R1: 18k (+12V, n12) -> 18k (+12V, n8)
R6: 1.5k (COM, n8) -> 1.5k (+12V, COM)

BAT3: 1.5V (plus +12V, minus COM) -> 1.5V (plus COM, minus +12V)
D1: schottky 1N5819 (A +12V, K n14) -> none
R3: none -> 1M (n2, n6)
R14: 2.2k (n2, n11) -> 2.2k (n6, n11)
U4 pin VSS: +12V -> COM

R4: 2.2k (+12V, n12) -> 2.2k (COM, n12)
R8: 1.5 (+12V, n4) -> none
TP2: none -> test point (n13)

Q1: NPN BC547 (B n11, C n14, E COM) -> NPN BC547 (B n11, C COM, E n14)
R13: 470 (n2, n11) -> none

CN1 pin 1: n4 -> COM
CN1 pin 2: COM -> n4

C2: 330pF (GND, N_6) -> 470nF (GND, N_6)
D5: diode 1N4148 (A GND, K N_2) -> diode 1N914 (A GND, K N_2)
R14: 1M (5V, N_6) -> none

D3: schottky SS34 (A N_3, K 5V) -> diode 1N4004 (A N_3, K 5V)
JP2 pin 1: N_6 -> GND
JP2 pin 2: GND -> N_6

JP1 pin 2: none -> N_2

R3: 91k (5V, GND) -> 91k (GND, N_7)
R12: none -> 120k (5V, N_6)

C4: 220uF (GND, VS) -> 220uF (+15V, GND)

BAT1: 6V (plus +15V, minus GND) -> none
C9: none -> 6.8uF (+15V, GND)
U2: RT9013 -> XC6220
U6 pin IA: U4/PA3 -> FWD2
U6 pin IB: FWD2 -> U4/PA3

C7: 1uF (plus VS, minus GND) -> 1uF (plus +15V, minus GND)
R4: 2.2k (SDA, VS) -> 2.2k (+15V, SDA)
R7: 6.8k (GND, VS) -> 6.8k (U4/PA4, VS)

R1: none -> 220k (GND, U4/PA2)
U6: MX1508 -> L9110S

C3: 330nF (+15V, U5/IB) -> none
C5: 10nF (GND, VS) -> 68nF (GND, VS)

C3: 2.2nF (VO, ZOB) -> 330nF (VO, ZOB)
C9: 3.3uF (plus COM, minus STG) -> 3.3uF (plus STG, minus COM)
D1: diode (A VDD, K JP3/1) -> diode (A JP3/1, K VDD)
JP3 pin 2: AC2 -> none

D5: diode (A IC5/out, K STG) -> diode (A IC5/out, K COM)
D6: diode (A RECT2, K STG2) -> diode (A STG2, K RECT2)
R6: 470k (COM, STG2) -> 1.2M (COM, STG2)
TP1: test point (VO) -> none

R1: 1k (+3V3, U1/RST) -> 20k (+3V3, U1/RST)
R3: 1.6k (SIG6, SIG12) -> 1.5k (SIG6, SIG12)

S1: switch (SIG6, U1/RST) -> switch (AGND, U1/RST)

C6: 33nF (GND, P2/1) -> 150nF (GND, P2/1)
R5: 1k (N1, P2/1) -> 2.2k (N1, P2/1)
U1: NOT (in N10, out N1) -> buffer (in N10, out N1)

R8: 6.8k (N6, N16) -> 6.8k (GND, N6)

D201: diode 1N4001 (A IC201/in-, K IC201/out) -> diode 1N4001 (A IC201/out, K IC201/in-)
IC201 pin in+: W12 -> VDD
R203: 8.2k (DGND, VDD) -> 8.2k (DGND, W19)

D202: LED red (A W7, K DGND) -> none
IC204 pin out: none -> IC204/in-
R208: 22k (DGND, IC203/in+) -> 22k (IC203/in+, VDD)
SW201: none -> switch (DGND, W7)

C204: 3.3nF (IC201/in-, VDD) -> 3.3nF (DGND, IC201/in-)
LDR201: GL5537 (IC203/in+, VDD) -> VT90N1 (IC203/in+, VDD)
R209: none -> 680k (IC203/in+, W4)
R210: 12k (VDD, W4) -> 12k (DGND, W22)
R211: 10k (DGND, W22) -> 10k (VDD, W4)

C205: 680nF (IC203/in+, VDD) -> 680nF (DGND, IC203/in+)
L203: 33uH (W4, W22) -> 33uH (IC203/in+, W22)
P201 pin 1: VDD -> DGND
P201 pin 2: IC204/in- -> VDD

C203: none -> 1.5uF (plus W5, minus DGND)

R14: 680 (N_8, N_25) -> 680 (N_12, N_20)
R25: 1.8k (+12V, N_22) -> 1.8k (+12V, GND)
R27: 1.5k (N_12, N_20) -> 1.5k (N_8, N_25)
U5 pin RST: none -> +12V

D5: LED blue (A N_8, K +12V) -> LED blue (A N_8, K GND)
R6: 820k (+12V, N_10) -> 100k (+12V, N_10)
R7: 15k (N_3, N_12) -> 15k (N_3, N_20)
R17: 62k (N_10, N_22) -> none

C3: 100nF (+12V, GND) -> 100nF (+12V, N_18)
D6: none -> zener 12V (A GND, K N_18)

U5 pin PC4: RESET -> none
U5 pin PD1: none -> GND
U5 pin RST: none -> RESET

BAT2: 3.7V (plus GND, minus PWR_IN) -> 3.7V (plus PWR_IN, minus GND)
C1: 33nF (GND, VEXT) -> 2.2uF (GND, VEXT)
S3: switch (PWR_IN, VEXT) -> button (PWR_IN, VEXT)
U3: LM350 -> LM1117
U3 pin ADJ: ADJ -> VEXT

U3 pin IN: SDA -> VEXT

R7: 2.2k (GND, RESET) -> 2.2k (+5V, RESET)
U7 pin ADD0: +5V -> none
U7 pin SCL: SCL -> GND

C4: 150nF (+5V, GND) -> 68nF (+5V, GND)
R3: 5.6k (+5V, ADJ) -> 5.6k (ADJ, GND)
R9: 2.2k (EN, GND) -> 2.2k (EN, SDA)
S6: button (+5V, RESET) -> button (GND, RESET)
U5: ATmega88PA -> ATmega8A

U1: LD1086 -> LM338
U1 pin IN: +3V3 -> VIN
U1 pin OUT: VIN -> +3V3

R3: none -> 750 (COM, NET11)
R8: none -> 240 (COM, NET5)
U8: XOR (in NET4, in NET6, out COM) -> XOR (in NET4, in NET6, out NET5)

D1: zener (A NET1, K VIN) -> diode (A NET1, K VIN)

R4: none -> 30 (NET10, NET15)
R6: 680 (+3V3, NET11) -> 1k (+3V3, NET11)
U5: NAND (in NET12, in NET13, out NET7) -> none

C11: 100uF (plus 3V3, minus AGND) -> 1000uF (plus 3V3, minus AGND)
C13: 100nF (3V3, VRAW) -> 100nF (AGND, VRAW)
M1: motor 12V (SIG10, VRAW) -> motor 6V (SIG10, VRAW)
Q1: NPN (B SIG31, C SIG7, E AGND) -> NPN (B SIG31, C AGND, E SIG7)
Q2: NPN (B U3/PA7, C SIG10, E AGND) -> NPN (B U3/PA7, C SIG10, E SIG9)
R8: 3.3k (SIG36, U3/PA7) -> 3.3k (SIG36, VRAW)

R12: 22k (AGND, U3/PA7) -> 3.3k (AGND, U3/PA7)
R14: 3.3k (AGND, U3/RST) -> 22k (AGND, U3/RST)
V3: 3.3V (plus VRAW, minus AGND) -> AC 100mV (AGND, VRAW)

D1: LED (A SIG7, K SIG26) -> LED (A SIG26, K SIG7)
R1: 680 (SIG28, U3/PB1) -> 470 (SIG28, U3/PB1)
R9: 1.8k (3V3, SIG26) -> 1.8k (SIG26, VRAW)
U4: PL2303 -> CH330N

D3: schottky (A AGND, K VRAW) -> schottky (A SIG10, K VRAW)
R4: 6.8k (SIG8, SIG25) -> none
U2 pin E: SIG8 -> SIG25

○ ○ ○

- _What you have to do_
Would you please transcribe the lines above exactly, starting with the first line of the material and ending with the line that has "D5: diode 1N4148"?

- _Answer_
R1: 18k (+12V, n12) -> 18k (+12V, n8)
R6: 1.5k (COM, n8) -> 1.5k (+12V, COM)

BAT3: 1.5V (plus +12V, minus COM) -> 1.5V (plus COM, minus +12V)
D1: schottky 1N5819 (A +12V, K n14) -> none
R3: none -> 1M (n2, n6)
R14: 2.2k (n2, n11) -> 2.2k (n6, n11)
U4 pin VSS: +12V -> COM

R4: 2.2k (+12V, n12) -> 2.2k (COM, n12)
R8: 1.5 (+12V, n4) -> none
TP2: none -> test point (n13)

Q1: NPN BC547 (B n11, C n14, E COM) -> NPN BC547 (B n11, C COM, E n14)
R13: 470 (n2, n11) -> none

CN1 pin 1: n4 -> COM
CN1 pin 2: COM -> n4

C2: 330pF (GND, N_6) -> 470nF (GND, N_6)
D5: diode 1N4148 (A GND, K N_2) -> diode 1N914 (A GND, K N_2)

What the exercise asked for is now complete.